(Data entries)
+ + + + + + +
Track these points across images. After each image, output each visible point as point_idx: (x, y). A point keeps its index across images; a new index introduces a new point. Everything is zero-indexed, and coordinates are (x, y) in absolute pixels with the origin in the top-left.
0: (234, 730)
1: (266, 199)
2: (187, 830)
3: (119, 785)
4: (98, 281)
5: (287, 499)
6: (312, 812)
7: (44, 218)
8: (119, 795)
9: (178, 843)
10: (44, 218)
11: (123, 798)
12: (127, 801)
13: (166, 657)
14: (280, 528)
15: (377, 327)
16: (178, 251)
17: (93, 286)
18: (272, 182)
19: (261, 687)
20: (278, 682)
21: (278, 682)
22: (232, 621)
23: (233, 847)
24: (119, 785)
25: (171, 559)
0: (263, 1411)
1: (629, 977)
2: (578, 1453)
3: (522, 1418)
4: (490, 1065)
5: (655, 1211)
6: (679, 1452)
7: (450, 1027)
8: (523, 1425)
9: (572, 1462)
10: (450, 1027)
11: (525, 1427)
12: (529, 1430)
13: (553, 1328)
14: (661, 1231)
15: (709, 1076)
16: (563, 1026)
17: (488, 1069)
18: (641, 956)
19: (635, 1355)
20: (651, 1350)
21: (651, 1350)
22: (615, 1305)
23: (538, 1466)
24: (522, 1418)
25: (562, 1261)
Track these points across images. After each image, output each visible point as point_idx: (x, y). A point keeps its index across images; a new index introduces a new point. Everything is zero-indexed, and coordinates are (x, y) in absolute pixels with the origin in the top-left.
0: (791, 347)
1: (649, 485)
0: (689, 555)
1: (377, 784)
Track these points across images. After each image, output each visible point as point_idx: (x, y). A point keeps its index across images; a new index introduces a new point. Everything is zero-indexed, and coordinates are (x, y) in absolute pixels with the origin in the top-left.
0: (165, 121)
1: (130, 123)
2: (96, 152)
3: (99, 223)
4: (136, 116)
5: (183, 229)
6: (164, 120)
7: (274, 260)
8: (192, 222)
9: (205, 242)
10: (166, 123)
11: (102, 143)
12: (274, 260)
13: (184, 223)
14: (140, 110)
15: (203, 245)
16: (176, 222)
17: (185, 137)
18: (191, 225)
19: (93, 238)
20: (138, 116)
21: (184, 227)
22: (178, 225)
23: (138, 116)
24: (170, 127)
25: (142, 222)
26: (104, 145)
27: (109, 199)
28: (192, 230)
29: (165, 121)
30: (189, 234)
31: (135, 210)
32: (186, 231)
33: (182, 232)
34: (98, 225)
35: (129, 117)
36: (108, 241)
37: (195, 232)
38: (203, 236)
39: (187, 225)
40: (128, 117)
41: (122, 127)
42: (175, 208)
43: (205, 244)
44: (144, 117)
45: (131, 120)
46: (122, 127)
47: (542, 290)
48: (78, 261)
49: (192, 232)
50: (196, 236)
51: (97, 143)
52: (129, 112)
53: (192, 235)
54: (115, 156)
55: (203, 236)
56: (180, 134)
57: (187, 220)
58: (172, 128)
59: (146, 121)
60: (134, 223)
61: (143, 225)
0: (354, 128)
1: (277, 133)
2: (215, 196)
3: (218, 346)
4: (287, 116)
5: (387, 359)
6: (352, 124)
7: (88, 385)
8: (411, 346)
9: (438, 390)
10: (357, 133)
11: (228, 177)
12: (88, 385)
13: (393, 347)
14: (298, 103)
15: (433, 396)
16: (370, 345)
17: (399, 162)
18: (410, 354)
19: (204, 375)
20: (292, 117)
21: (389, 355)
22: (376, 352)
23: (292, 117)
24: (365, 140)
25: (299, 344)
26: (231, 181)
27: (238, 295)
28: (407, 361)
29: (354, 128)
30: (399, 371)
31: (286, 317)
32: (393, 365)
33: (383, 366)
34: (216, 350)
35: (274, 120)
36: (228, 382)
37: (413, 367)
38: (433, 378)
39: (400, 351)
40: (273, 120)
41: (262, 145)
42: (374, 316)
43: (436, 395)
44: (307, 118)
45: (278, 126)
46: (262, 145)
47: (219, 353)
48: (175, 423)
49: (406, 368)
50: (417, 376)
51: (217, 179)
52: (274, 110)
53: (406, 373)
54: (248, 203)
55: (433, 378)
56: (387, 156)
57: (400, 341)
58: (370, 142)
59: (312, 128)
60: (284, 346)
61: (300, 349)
+ + + + + + +
Given request
Rewrite the items from their first line through the line containing "14: (280, 528)", switching "top-left" to "upper-left" and keeping everything else the same.

The result
Track these points across images. After each image, output each visible point as point_idx: (x, y). A point keeps its index across images; a new index introduces a new point. Everything is zero-indexed, and coordinates are (x, y) in absolute pixels with the origin in the upper-left.
0: (234, 730)
1: (266, 199)
2: (187, 830)
3: (119, 785)
4: (98, 281)
5: (287, 499)
6: (312, 812)
7: (44, 218)
8: (119, 795)
9: (178, 843)
10: (44, 218)
11: (123, 798)
12: (127, 801)
13: (166, 657)
14: (280, 528)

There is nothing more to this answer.